■ **REQUIRED WORK**: With the pictures left out, copy the listing below exactly.

■ **TASK DATA**:
= = = = =
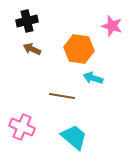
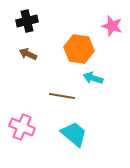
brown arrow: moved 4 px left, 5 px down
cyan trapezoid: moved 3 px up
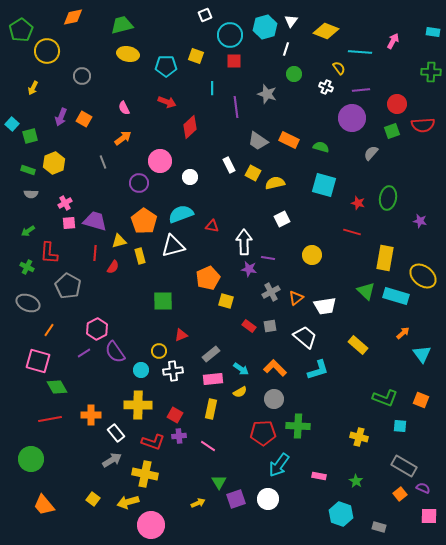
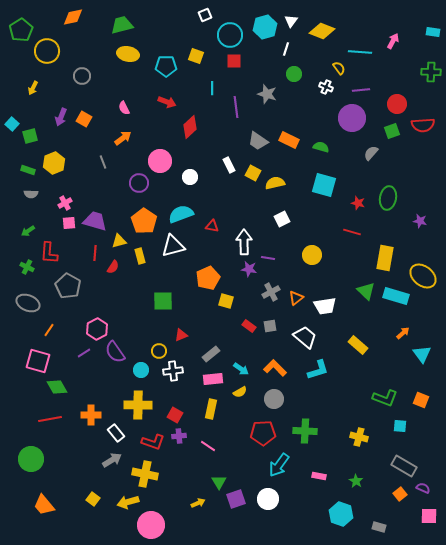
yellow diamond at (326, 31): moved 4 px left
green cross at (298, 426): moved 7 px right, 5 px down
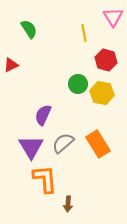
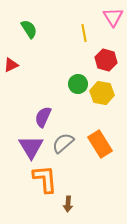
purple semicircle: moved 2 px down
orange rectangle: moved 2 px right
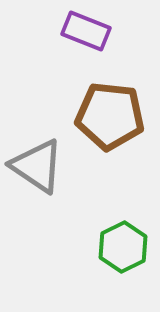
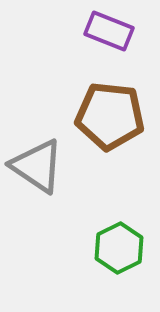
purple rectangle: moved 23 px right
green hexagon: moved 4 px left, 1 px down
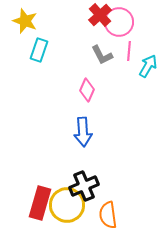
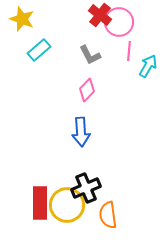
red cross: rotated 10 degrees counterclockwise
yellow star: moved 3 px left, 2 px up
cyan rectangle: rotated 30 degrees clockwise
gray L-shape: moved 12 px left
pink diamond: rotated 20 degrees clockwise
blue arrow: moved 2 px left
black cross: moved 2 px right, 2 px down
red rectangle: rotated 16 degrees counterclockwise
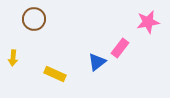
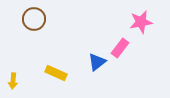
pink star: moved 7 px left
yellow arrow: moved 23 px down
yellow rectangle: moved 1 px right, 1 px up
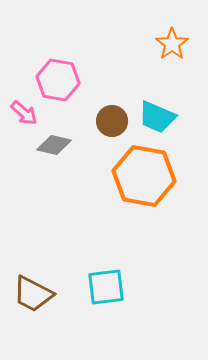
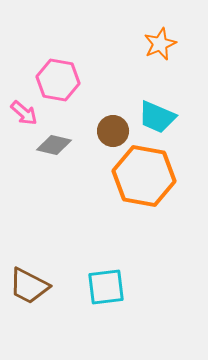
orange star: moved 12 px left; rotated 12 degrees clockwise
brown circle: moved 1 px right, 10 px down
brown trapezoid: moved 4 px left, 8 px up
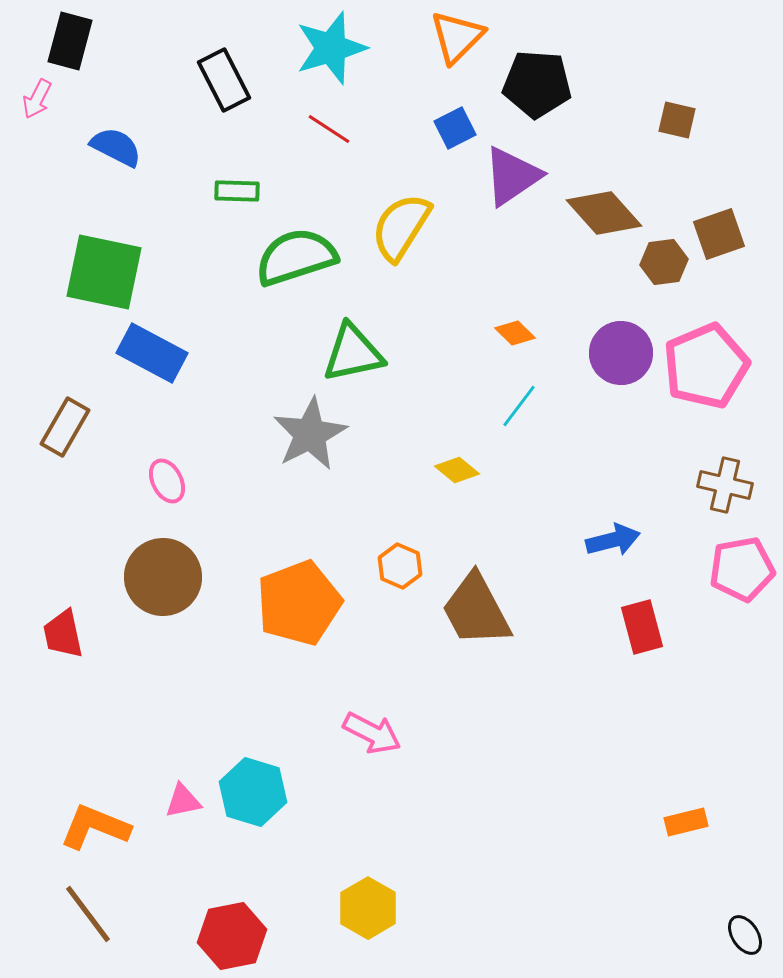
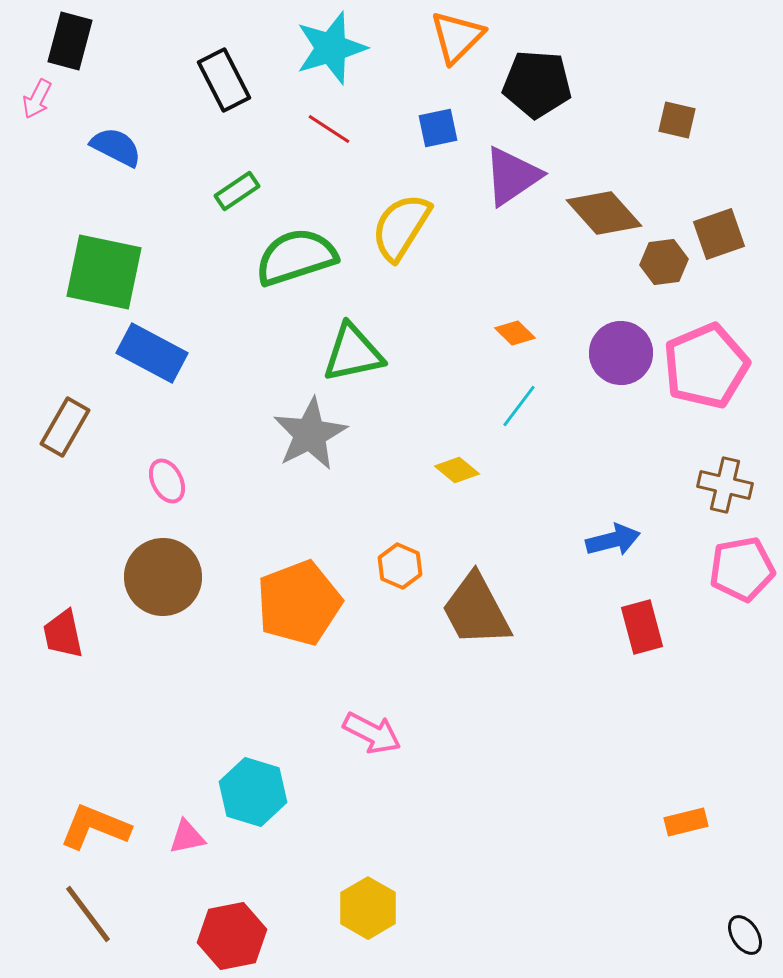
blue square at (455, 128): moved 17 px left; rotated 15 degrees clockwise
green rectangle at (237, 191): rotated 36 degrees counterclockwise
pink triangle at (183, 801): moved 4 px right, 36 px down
= = = = =
■ **COMPLETED TASK**:
brown arrow: moved 4 px left, 5 px down
cyan trapezoid: moved 3 px up
yellow diamond at (326, 31): moved 4 px left
green cross at (298, 426): moved 7 px right, 5 px down
purple semicircle: moved 2 px down
orange rectangle: moved 2 px right
purple rectangle: moved 23 px right
green hexagon: moved 4 px left, 1 px down
red cross: rotated 10 degrees counterclockwise
yellow star: moved 3 px left, 2 px up
cyan rectangle: rotated 30 degrees clockwise
gray L-shape: moved 12 px left
pink diamond: rotated 20 degrees clockwise
blue arrow: moved 2 px left
black cross: moved 2 px right, 2 px down
red rectangle: rotated 16 degrees counterclockwise
pink star: moved 7 px left
yellow arrow: moved 23 px down
yellow rectangle: moved 1 px right, 1 px up
orange star: moved 12 px left; rotated 12 degrees clockwise
brown circle: moved 1 px right, 10 px down
brown trapezoid: moved 4 px left, 8 px up
blue square at (455, 128): moved 17 px left; rotated 15 degrees clockwise
green rectangle at (237, 191): rotated 36 degrees counterclockwise
pink triangle at (183, 801): moved 4 px right, 36 px down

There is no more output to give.